Data section:
/---
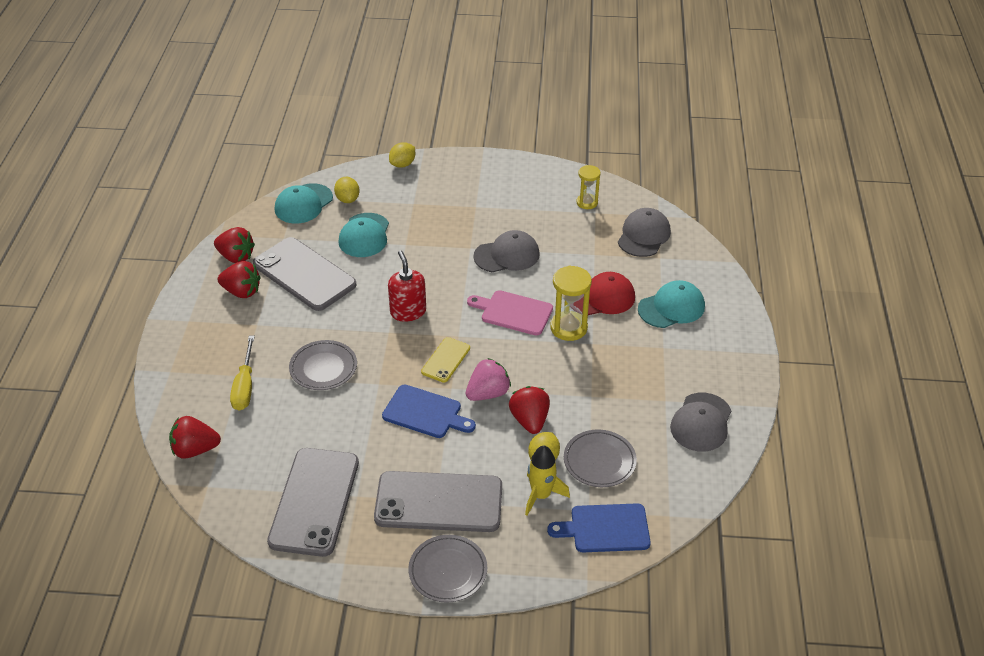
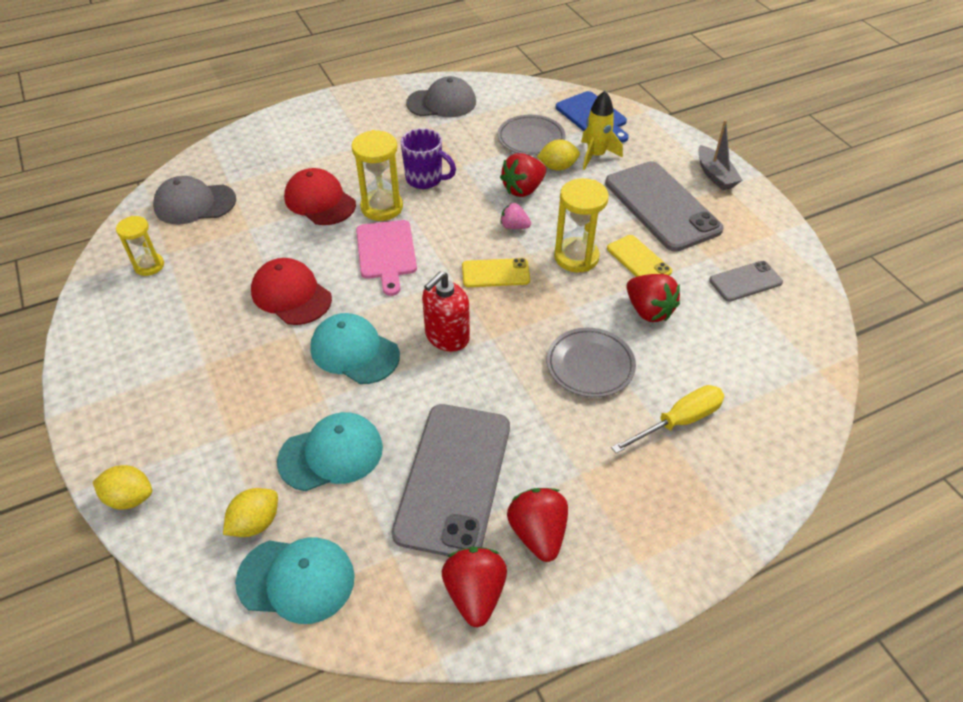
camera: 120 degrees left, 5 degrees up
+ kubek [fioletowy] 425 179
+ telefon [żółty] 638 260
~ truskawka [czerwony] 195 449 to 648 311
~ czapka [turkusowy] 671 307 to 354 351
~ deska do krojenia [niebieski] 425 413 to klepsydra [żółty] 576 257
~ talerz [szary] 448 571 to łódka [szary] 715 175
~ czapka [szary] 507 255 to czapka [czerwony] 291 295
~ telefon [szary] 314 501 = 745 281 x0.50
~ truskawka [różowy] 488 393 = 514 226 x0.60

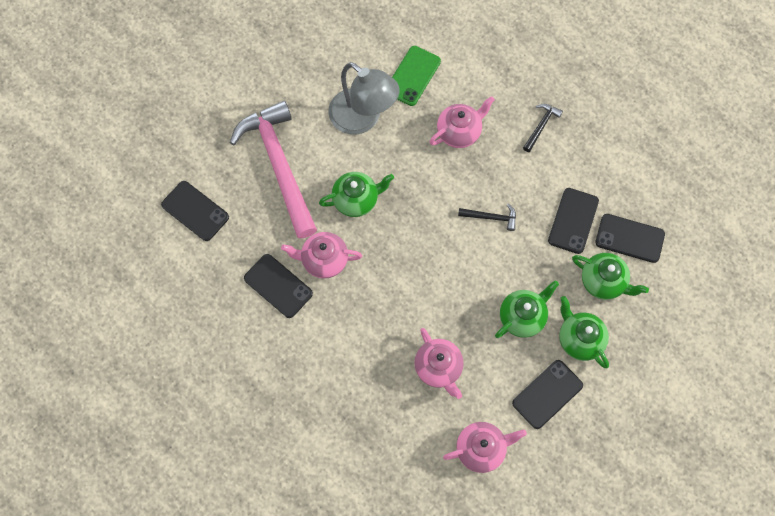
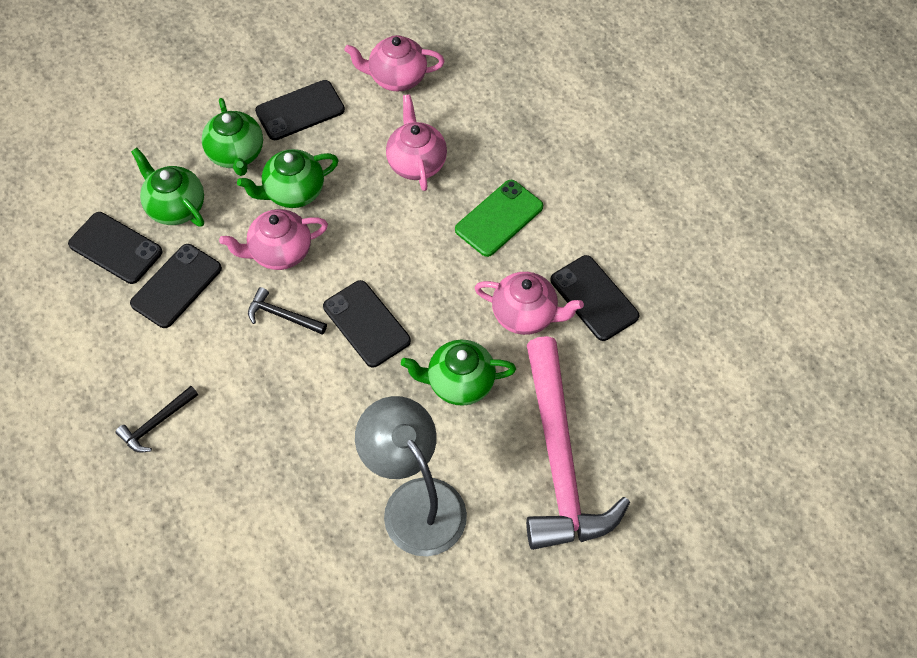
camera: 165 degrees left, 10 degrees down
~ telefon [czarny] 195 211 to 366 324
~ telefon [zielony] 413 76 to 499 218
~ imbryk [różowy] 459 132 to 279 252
\---
Exercise prompt:
What is wanted is a word-for-word restatement of the entries, without their images.

Output of the task:
camera: 120 degrees left, 5 degrees up
+ kubek [fioletowy] 425 179
+ telefon [żółty] 638 260
~ truskawka [czerwony] 195 449 to 648 311
~ czapka [turkusowy] 671 307 to 354 351
~ deska do krojenia [niebieski] 425 413 to klepsydra [żółty] 576 257
~ talerz [szary] 448 571 to łódka [szary] 715 175
~ czapka [szary] 507 255 to czapka [czerwony] 291 295
~ telefon [szary] 314 501 = 745 281 x0.50
~ truskawka [różowy] 488 393 = 514 226 x0.60

camera: 165 degrees left, 10 degrees down
~ telefon [czarny] 195 211 to 366 324
~ telefon [zielony] 413 76 to 499 218
~ imbryk [różowy] 459 132 to 279 252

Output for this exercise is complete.